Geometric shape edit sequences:

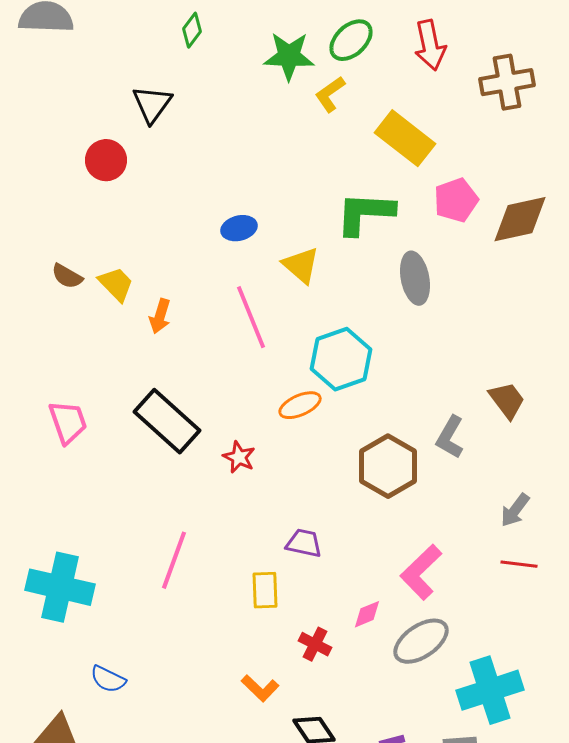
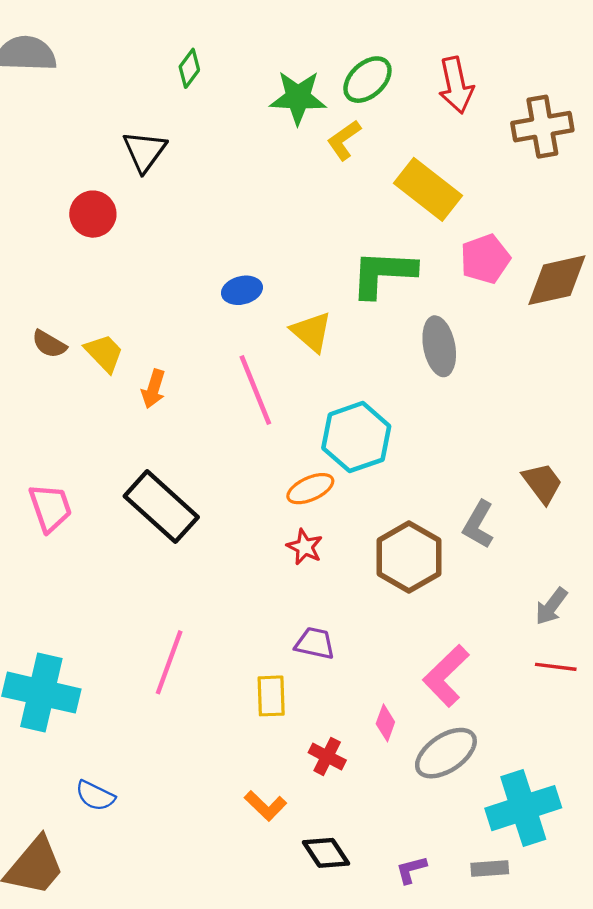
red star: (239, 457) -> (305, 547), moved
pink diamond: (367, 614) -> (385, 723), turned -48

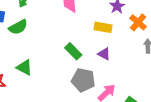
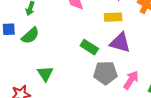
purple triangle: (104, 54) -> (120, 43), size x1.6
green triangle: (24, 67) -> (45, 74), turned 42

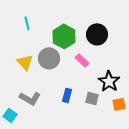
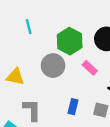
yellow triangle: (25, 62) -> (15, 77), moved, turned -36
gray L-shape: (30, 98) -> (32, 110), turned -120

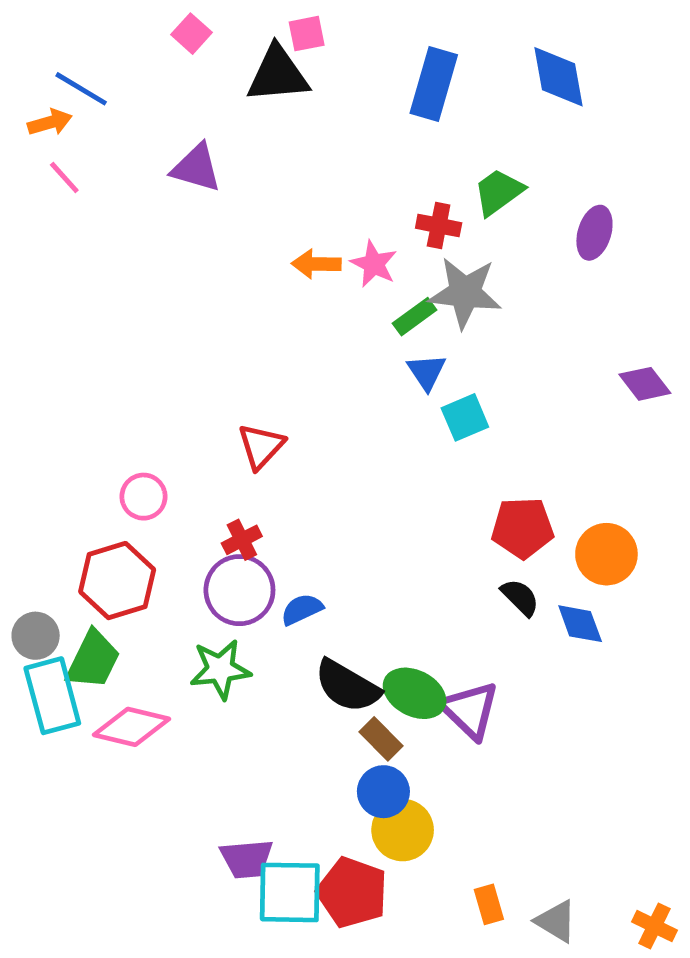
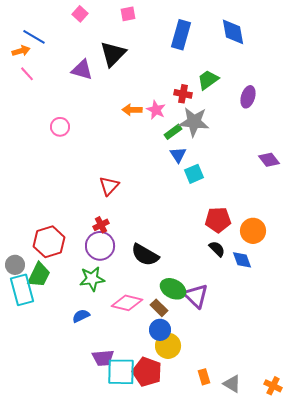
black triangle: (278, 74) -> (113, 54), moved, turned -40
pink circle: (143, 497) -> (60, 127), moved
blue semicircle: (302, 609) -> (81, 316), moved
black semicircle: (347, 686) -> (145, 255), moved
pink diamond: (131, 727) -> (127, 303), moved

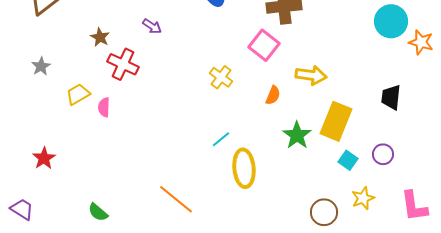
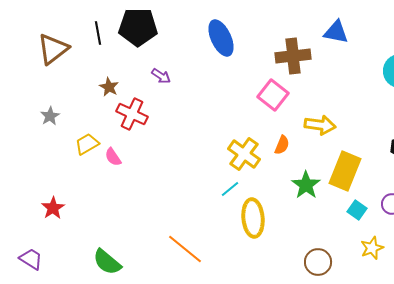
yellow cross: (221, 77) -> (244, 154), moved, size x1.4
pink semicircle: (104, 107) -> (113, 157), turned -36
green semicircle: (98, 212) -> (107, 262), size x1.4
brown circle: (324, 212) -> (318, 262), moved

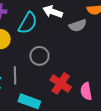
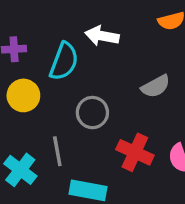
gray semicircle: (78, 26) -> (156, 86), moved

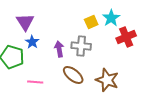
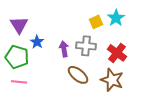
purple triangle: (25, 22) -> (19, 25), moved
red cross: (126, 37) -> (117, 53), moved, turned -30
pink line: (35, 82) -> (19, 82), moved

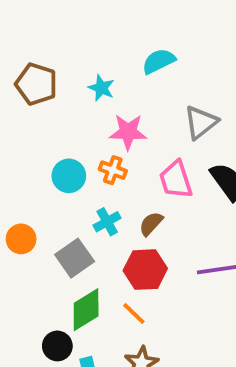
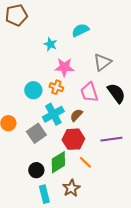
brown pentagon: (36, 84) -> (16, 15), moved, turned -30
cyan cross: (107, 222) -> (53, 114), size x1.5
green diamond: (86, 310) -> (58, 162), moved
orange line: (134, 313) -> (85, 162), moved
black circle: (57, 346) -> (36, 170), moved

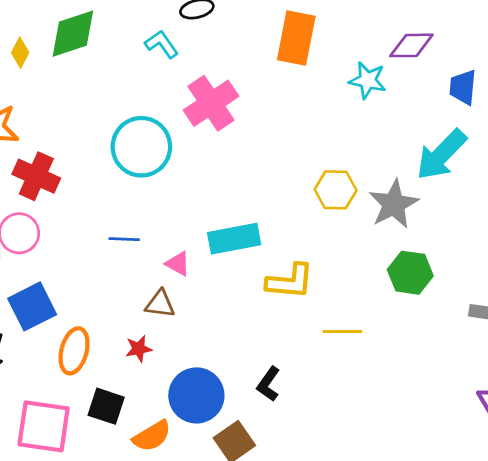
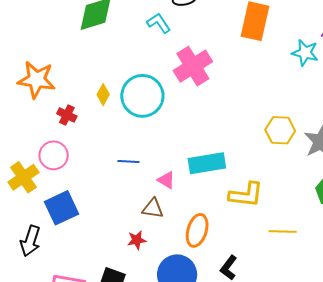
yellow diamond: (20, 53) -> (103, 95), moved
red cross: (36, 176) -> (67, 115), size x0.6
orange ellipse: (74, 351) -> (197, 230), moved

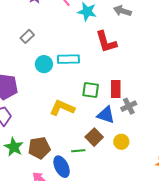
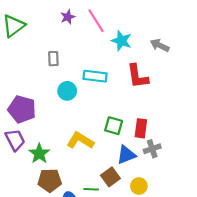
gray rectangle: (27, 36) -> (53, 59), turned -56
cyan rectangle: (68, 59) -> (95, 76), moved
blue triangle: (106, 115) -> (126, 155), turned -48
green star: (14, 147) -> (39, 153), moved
...
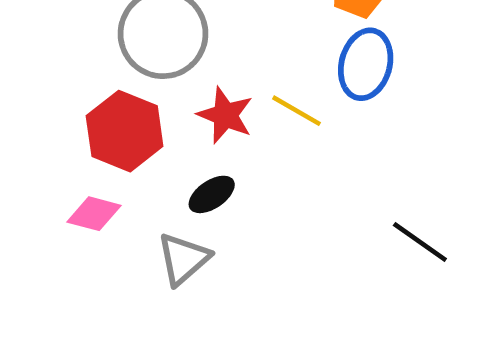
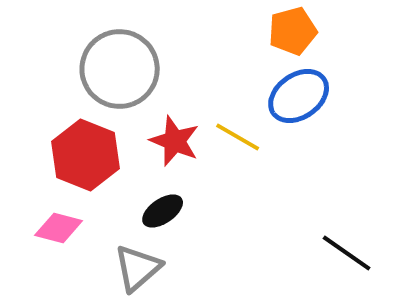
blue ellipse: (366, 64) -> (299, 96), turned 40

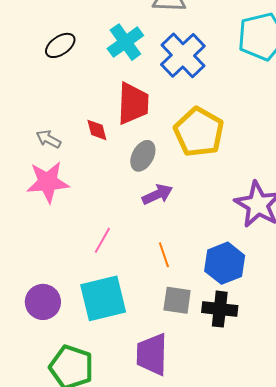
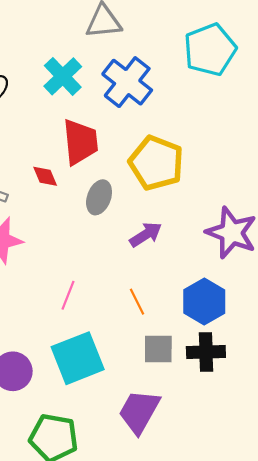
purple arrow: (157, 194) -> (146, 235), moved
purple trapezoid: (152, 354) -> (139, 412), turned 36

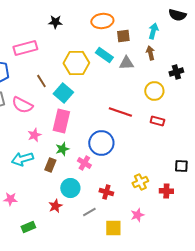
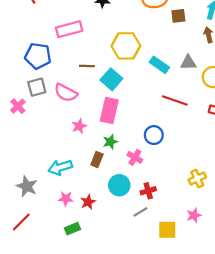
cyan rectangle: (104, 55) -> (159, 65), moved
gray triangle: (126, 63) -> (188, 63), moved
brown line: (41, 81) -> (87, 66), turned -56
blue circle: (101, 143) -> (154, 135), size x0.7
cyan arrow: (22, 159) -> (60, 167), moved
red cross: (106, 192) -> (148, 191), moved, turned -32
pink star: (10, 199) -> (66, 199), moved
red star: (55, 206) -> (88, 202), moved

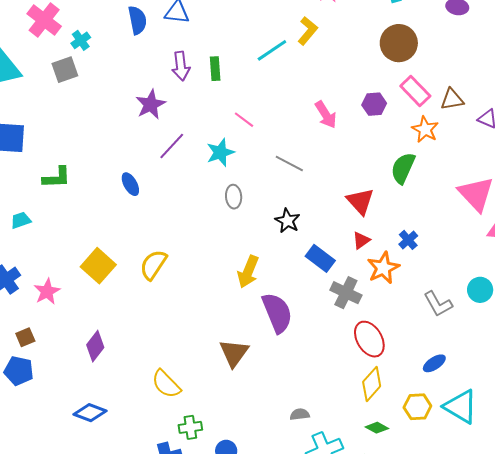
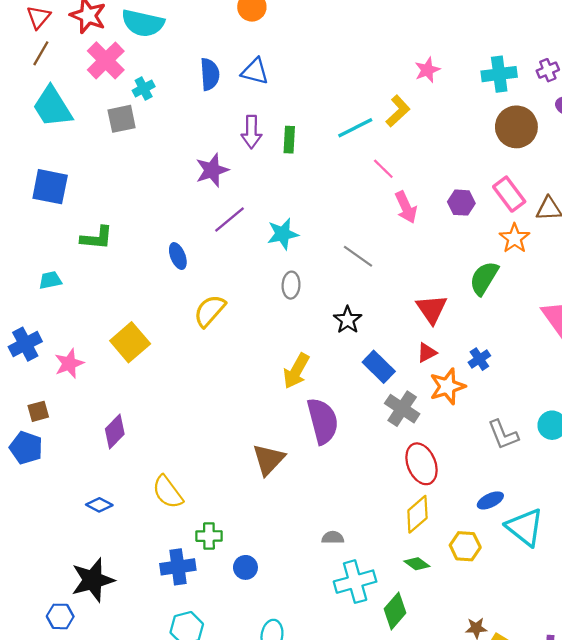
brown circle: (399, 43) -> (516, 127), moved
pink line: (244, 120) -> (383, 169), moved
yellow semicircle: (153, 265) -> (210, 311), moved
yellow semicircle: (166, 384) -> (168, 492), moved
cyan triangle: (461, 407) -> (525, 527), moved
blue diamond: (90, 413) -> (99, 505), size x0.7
...
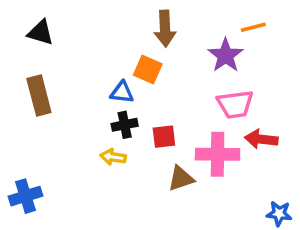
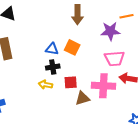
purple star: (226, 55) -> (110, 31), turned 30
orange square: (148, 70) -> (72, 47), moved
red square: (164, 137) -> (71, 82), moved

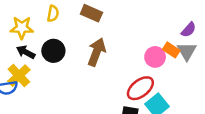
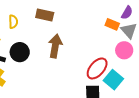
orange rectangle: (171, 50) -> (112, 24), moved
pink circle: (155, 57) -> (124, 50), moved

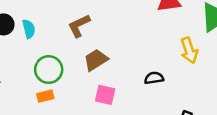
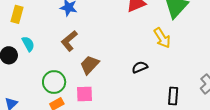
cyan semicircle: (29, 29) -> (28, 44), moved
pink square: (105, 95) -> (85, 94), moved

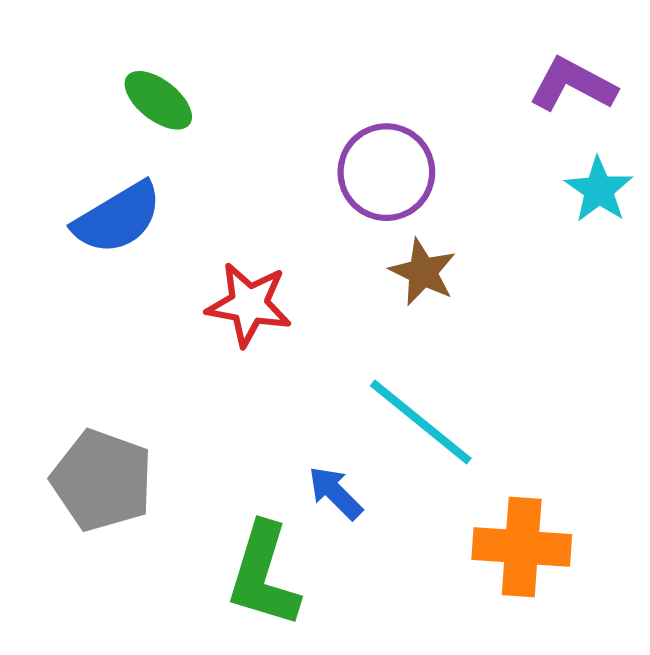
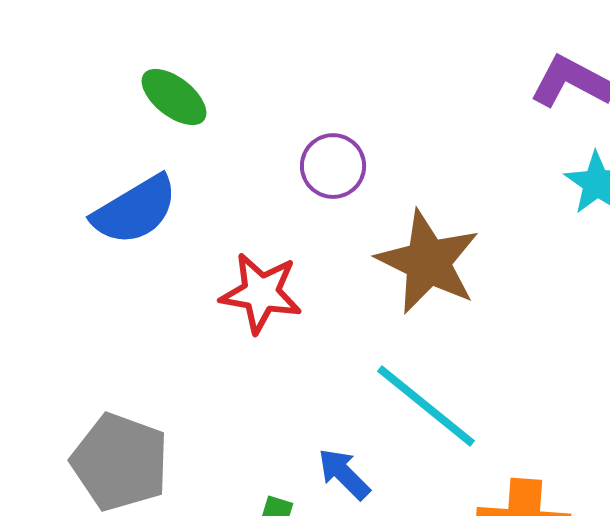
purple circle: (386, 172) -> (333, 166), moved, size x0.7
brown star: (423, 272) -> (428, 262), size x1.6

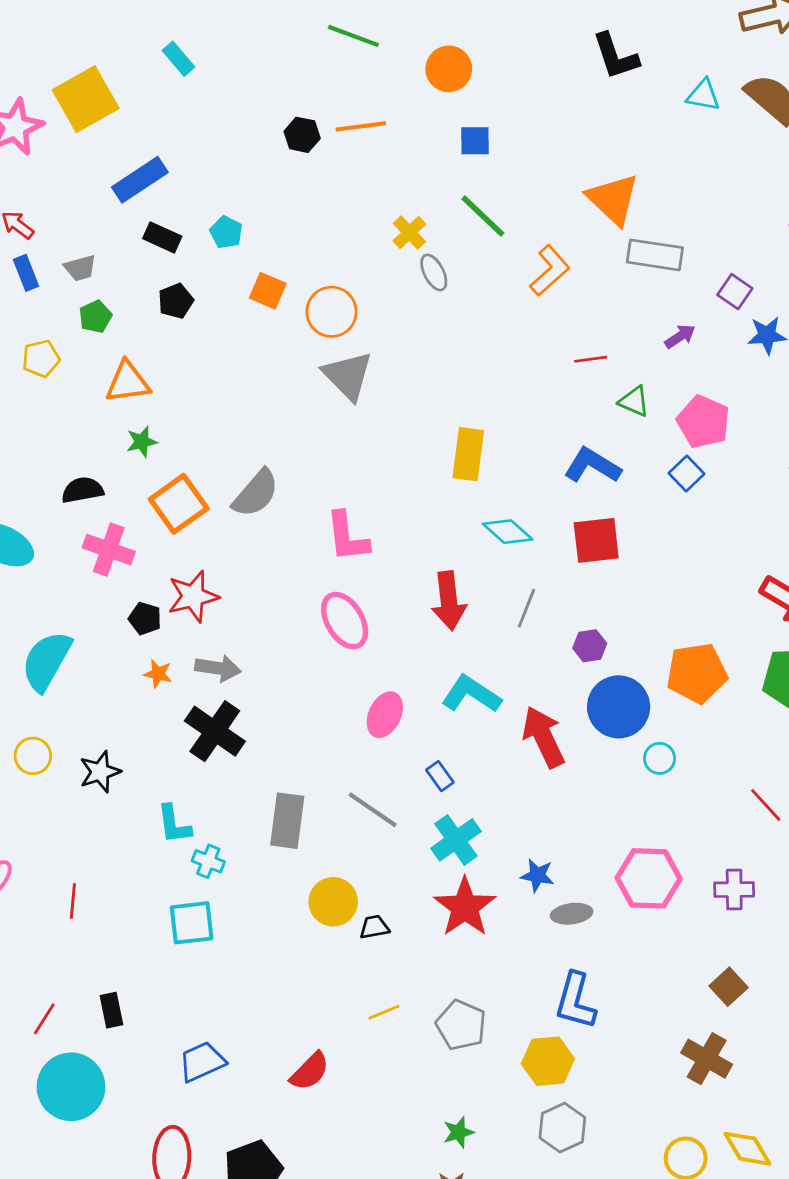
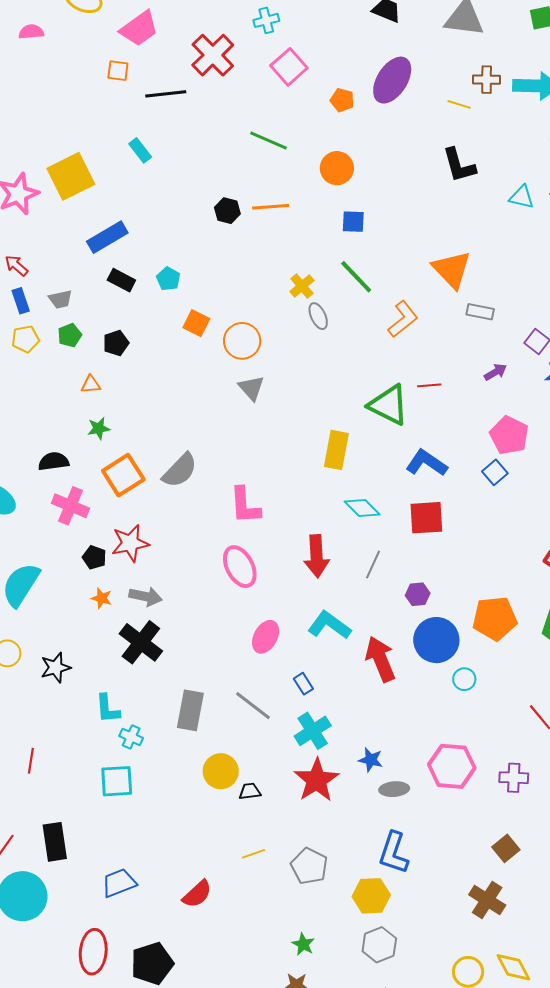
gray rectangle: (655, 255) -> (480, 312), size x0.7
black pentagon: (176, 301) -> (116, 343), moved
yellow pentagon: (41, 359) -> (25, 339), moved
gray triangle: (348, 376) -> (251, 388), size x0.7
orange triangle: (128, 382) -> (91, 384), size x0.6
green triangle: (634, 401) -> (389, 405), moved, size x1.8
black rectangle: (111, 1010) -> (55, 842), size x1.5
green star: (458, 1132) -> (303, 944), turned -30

Work order
Pick every line of the data that includes the string "blue".

Written response
blue semicircle: (302, 609) -> (81, 316), moved
blue triangle: (106, 115) -> (126, 155), turned -48
blue ellipse: (366, 64) -> (299, 96), turned 40
blue circle: (101, 143) -> (154, 135), size x0.7
blue diamond: (90, 413) -> (99, 505), size x0.7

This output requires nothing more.